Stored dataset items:
#####

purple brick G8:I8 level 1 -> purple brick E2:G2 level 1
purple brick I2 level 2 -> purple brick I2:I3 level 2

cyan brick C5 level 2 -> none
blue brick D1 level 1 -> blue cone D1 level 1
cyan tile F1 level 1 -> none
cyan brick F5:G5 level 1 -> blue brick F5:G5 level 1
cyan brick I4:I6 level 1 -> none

#####

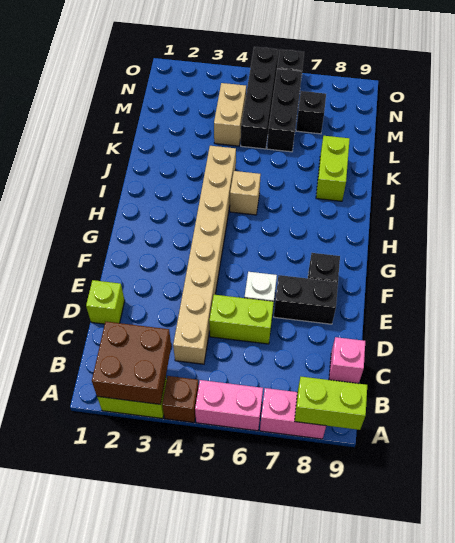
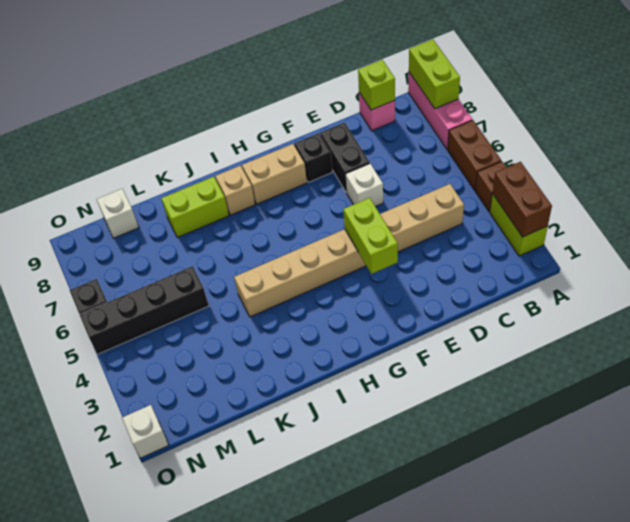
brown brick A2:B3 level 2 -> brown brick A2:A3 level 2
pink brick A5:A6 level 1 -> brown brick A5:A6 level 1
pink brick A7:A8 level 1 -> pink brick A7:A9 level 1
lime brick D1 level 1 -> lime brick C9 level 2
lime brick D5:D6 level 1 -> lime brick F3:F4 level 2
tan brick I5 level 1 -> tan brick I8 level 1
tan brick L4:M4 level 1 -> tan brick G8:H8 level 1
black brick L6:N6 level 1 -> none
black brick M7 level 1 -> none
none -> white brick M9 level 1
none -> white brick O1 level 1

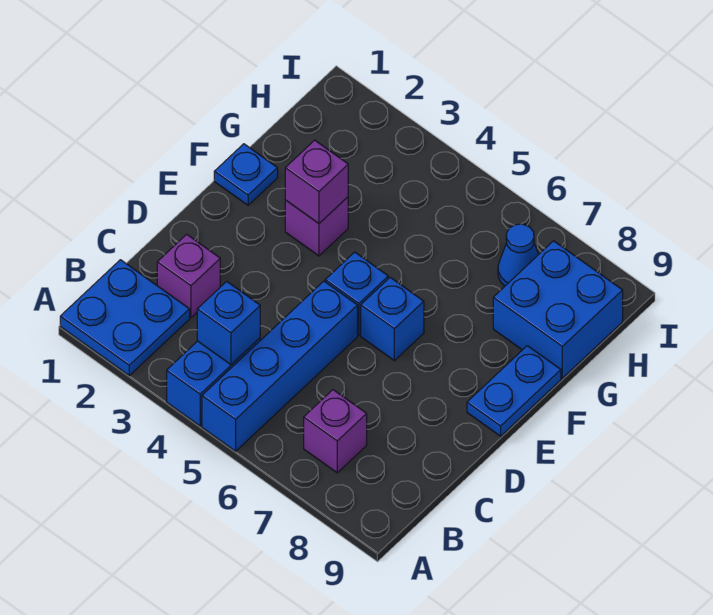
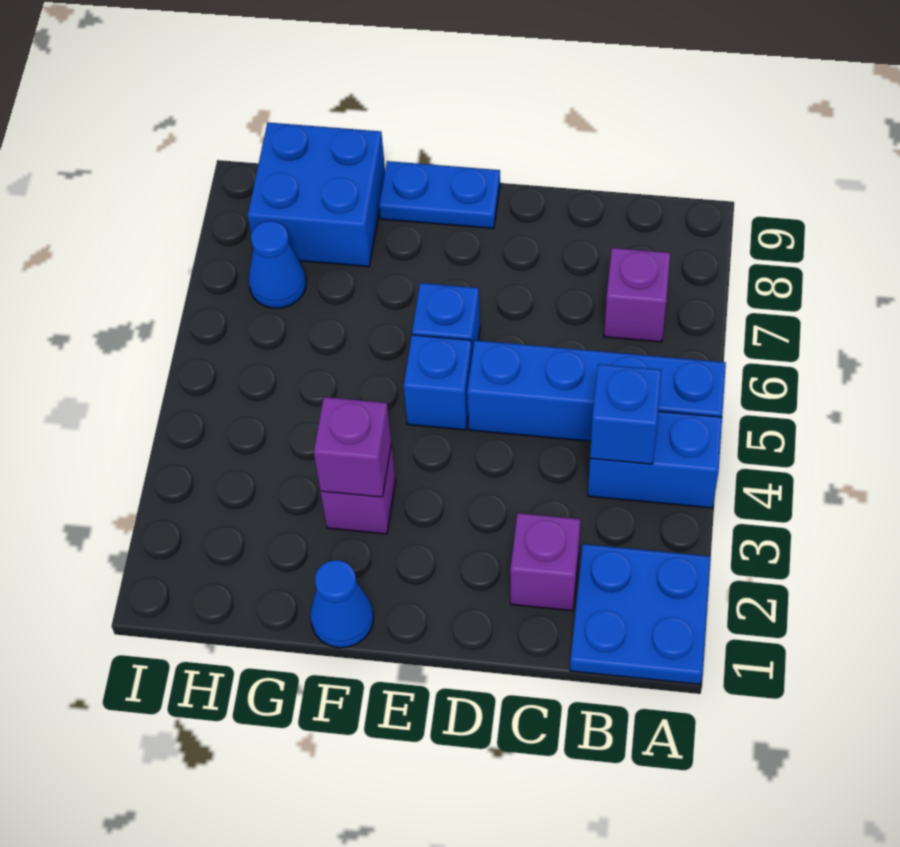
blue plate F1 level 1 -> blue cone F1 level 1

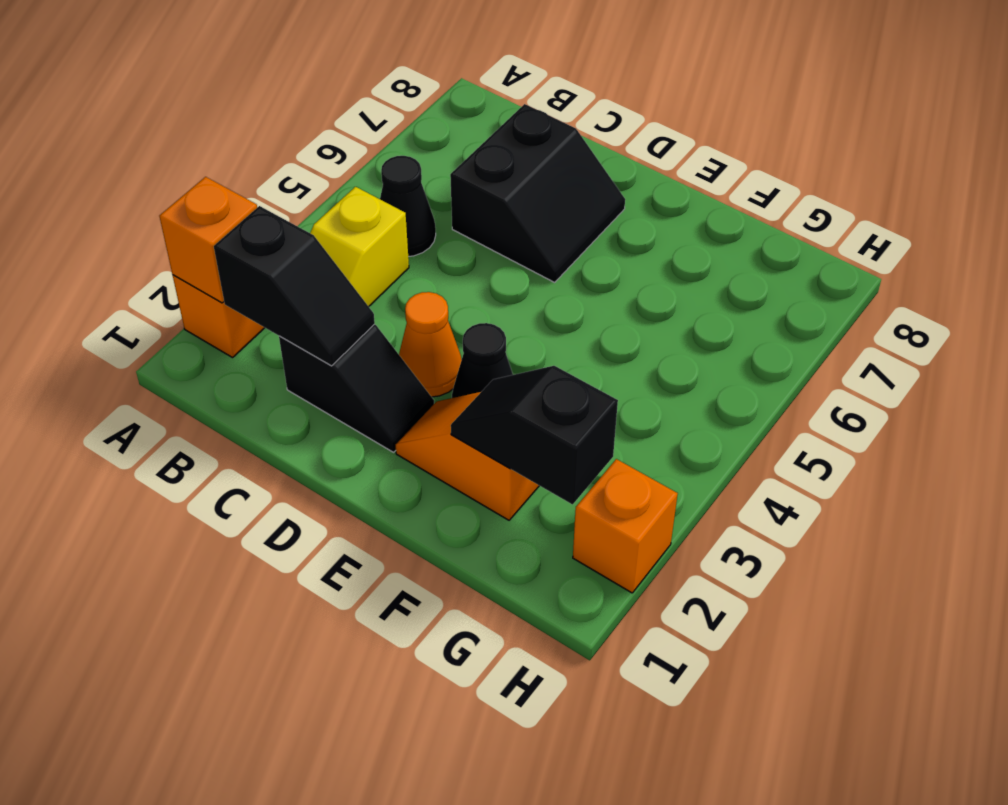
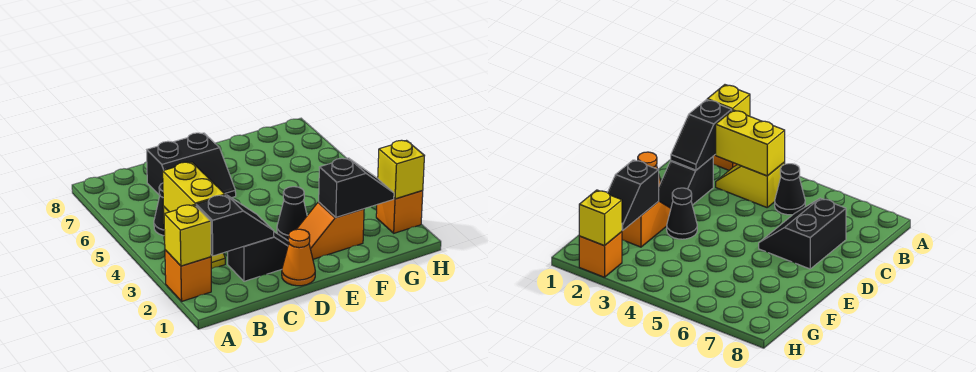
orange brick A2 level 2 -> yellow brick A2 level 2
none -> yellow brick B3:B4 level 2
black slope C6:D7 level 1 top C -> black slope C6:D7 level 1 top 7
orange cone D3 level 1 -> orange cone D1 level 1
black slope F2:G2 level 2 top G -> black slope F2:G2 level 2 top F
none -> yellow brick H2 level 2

#####

§ WORK INSTRUCTIONS: Out of the records above, return only the lines from the one with "lime brick D1" through the one with "none -> yellow brick H2 level 2", exactly, and none of the pictures.

§ ANSWER BOX:
lime brick D1 level 1 -> lime brick C9 level 2
lime brick D5:D6 level 1 -> lime brick F3:F4 level 2
tan brick I5 level 1 -> tan brick I8 level 1
tan brick L4:M4 level 1 -> tan brick G8:H8 level 1
black brick L6:N6 level 1 -> none
black brick M7 level 1 -> none
none -> white brick M9 level 1
none -> white brick O1 level 1

blue plate F1 level 1 -> blue cone F1 level 1

orange brick A2 level 2 -> yellow brick A2 level 2
none -> yellow brick B3:B4 level 2
black slope C6:D7 level 1 top C -> black slope C6:D7 level 1 top 7
orange cone D3 level 1 -> orange cone D1 level 1
black slope F2:G2 level 2 top G -> black slope F2:G2 level 2 top F
none -> yellow brick H2 level 2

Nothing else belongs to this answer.